- **WORK TO BE COMPLETED**:
Write out every line below again exactly as it stands, skipping each image.

- **DATA**:
^^^^^^^^

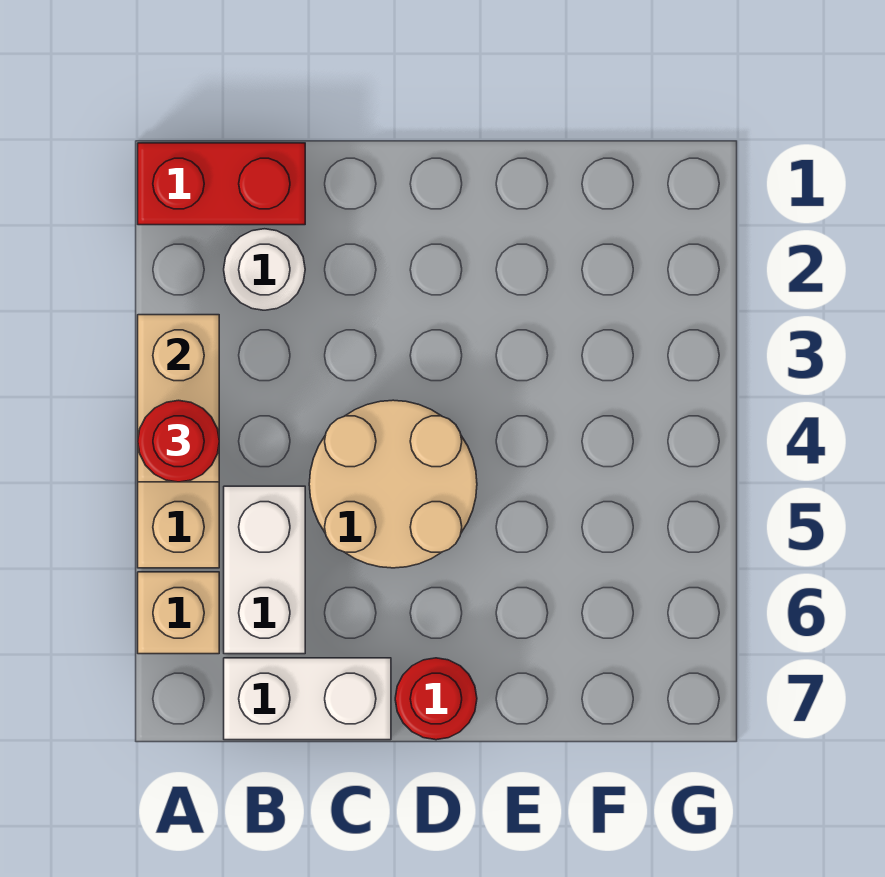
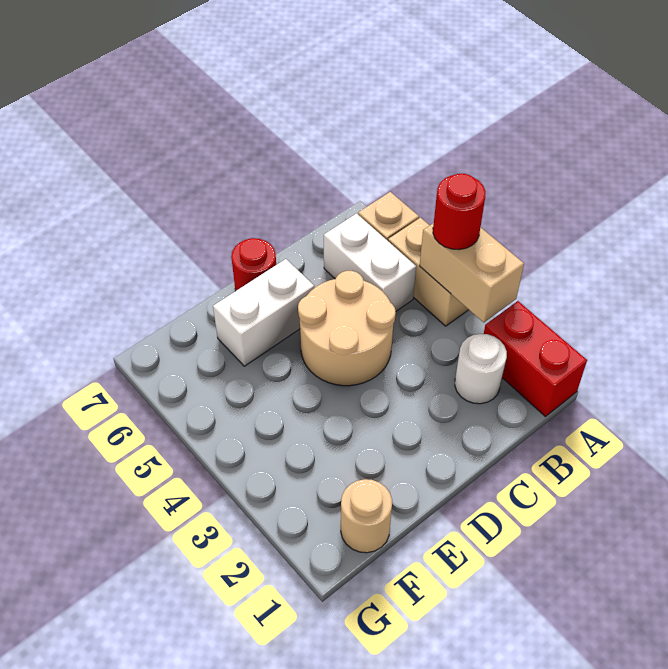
red brick A1:B1 level 1 -> red brick A1:A2 level 1
white brick B7:C7 level 1 -> white brick D6:E6 level 1
none -> tan round brick F1 level 1

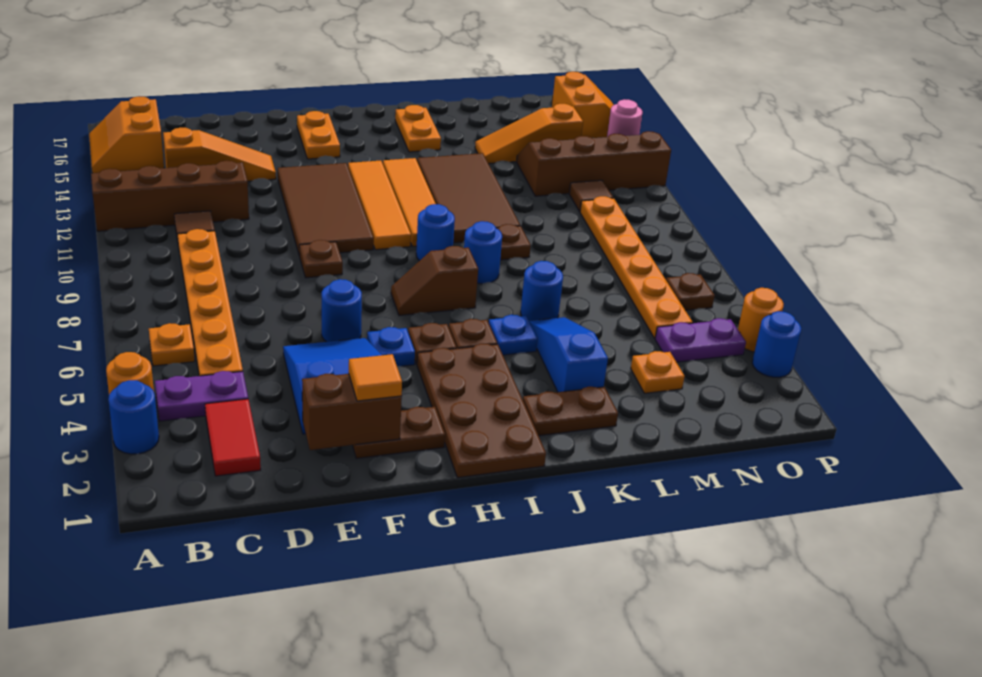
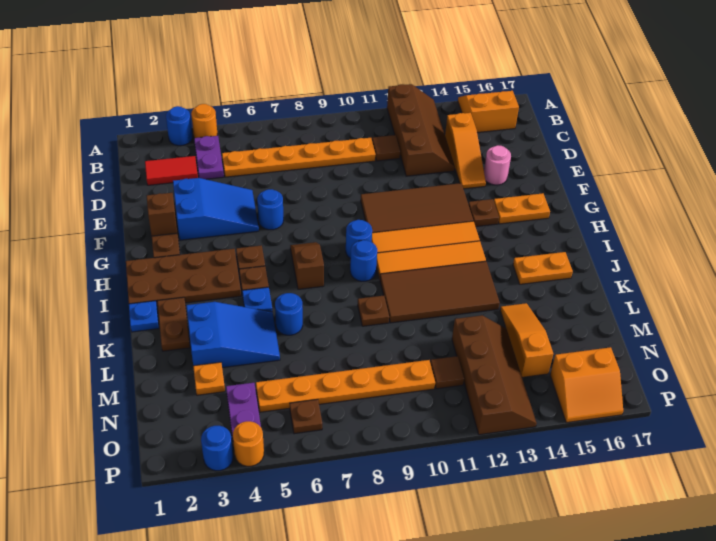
orange plate B6 level 1 -> none
brown brick E2:F2 level 2 -> brown brick F2 level 2
orange tile F2 level 3 -> none
brown plate F9 level 1 -> brown plate G14 level 1
blue plate G5 level 1 -> blue plate J1 level 1
blue round brick J8 level 1 -> blue round brick H9 level 1
blue slope K3:K5 level 1 top 3 -> blue slope K3:L5 level 1 top 3
pink round brick P14 level 1 -> pink round brick E15 level 1

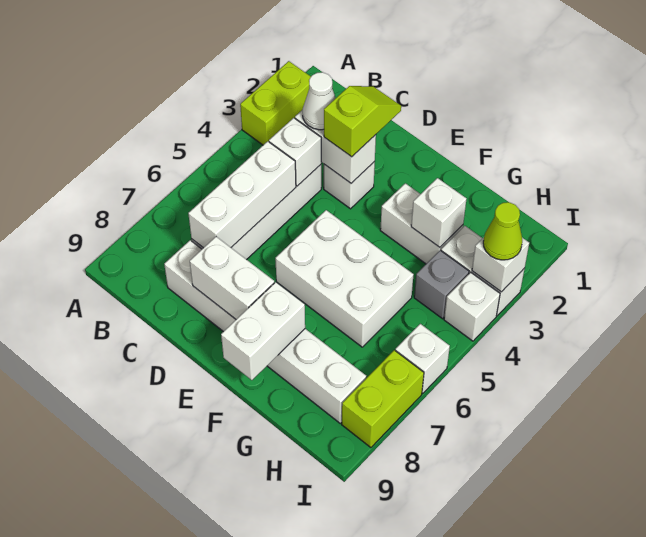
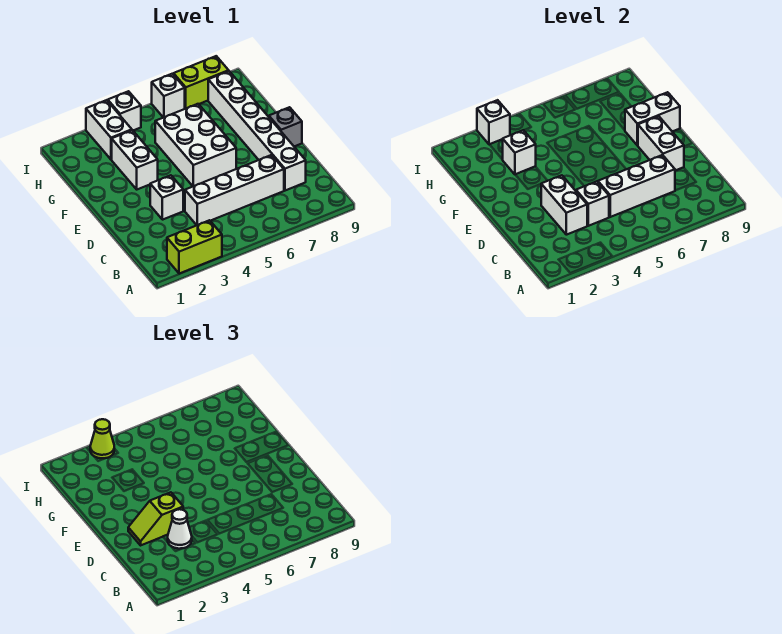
grey brick H4 level 1 -> grey brick E9 level 1

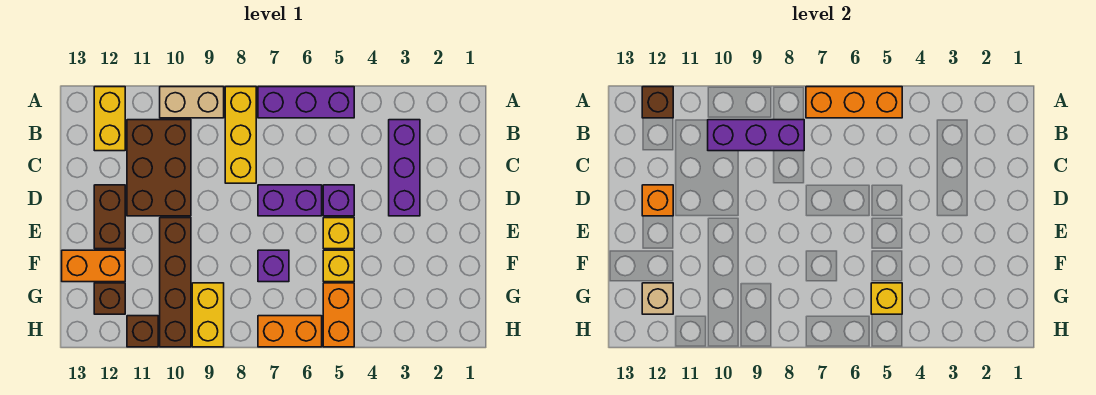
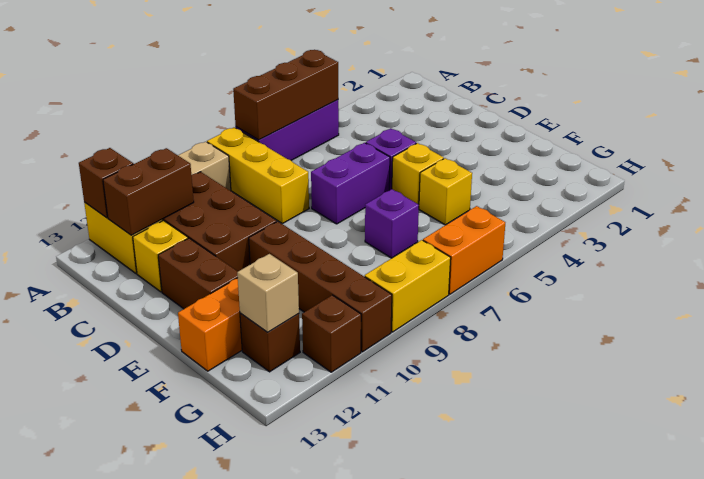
orange brick A5:A7 level 2 -> brown brick A5:A7 level 2
purple brick B3:D3 level 1 -> none
purple brick B8:B10 level 2 -> none
none -> brown brick B11:B12 level 2
orange brick D12 level 2 -> none
orange brick G5:H5 level 1 -> none
yellow brick G5 level 2 -> yellow brick C12 level 1
yellow brick G9:H9 level 1 -> yellow brick H8:H9 level 1

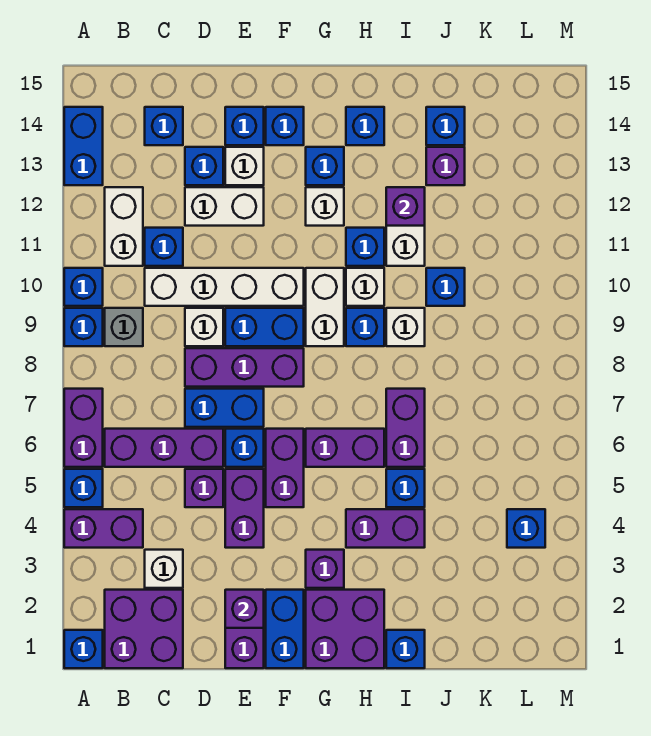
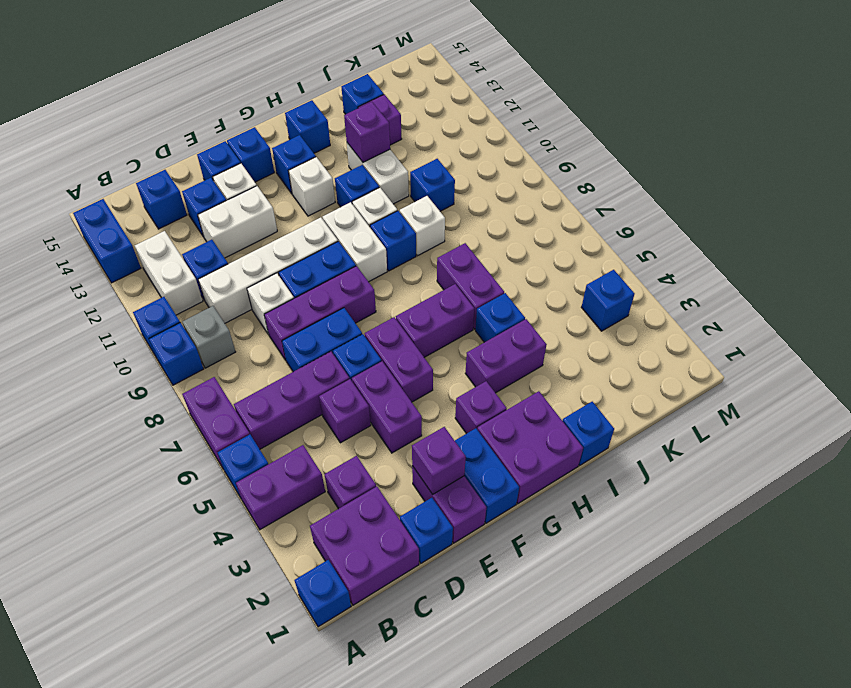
white brick C3 level 1 -> purple brick C3 level 1
none -> blue brick D1 level 1

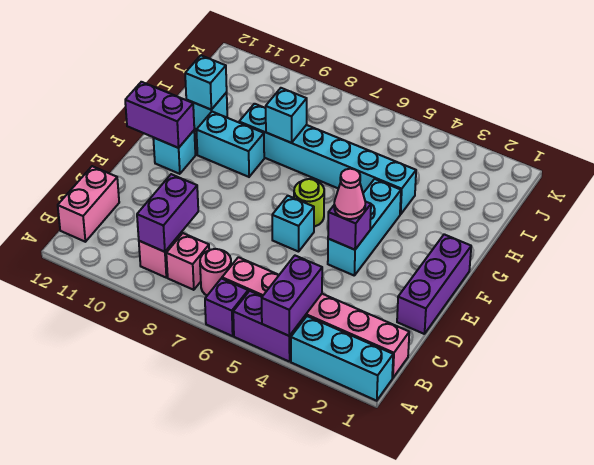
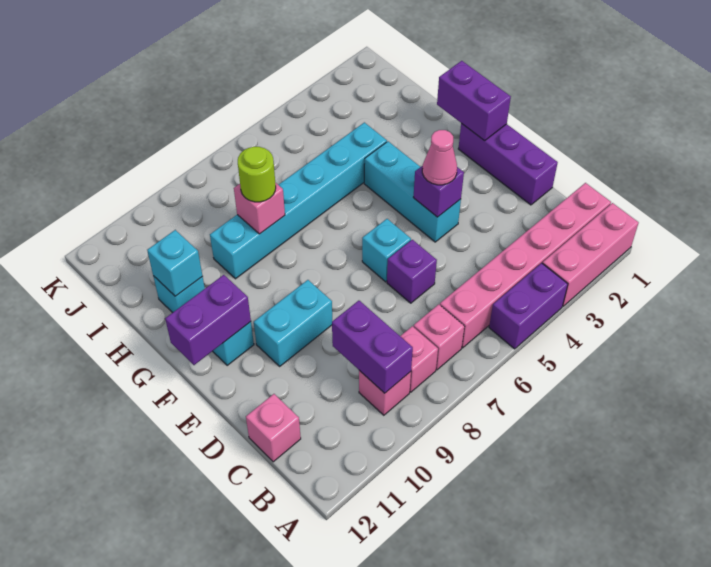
cyan brick A1:A3 level 1 -> pink brick A1:A3 level 1
purple brick A4:B4 level 2 -> purple brick F1:G1 level 2
purple brick A6 level 1 -> purple brick D6 level 1
pink round brick B7 level 1 -> pink brick B7 level 1
pink brick B12:C12 level 1 -> pink brick C12 level 1
lime round brick F6 level 1 -> lime round brick H8 level 3
cyan brick G9:G10 level 1 -> cyan brick E9:E10 level 1
cyan brick H8 level 2 -> pink brick H8 level 2

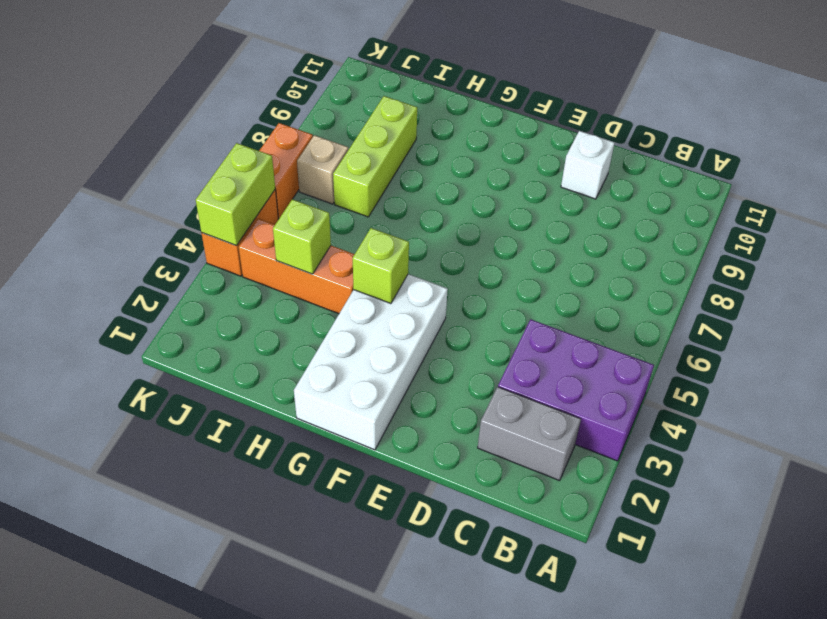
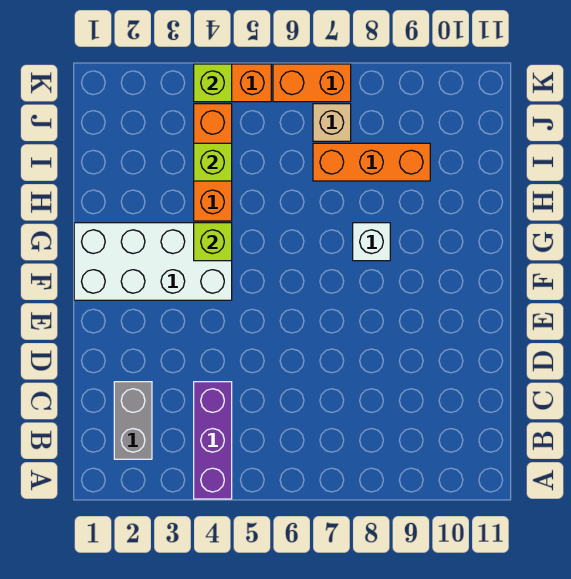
purple brick A3:C4 level 1 -> purple brick A4:C4 level 1
white brick D10 level 1 -> white brick G8 level 1
lime brick I7:I9 level 1 -> orange brick I7:I9 level 1
lime brick K4:K5 level 2 -> lime brick K4 level 2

^^^^^^^^

- **FINAL ANSWER**:
red brick A1:B1 level 1 -> red brick A1:A2 level 1
white brick B7:C7 level 1 -> white brick D6:E6 level 1
none -> tan round brick F1 level 1

orange plate B6 level 1 -> none
brown brick E2:F2 level 2 -> brown brick F2 level 2
orange tile F2 level 3 -> none
brown plate F9 level 1 -> brown plate G14 level 1
blue plate G5 level 1 -> blue plate J1 level 1
blue round brick J8 level 1 -> blue round brick H9 level 1
blue slope K3:K5 level 1 top 3 -> blue slope K3:L5 level 1 top 3
pink round brick P14 level 1 -> pink round brick E15 level 1

grey brick H4 level 1 -> grey brick E9 level 1

orange brick A5:A7 level 2 -> brown brick A5:A7 level 2
purple brick B3:D3 level 1 -> none
purple brick B8:B10 level 2 -> none
none -> brown brick B11:B12 level 2
orange brick D12 level 2 -> none
orange brick G5:H5 level 1 -> none
yellow brick G5 level 2 -> yellow brick C12 level 1
yellow brick G9:H9 level 1 -> yellow brick H8:H9 level 1

white brick C3 level 1 -> purple brick C3 level 1
none -> blue brick D1 level 1

cyan brick A1:A3 level 1 -> pink brick A1:A3 level 1
purple brick A4:B4 level 2 -> purple brick F1:G1 level 2
purple brick A6 level 1 -> purple brick D6 level 1
pink round brick B7 level 1 -> pink brick B7 level 1
pink brick B12:C12 level 1 -> pink brick C12 level 1
lime round brick F6 level 1 -> lime round brick H8 level 3
cyan brick G9:G10 level 1 -> cyan brick E9:E10 level 1
cyan brick H8 level 2 -> pink brick H8 level 2

purple brick A3:C4 level 1 -> purple brick A4:C4 level 1
white brick D10 level 1 -> white brick G8 level 1
lime brick I7:I9 level 1 -> orange brick I7:I9 level 1
lime brick K4:K5 level 2 -> lime brick K4 level 2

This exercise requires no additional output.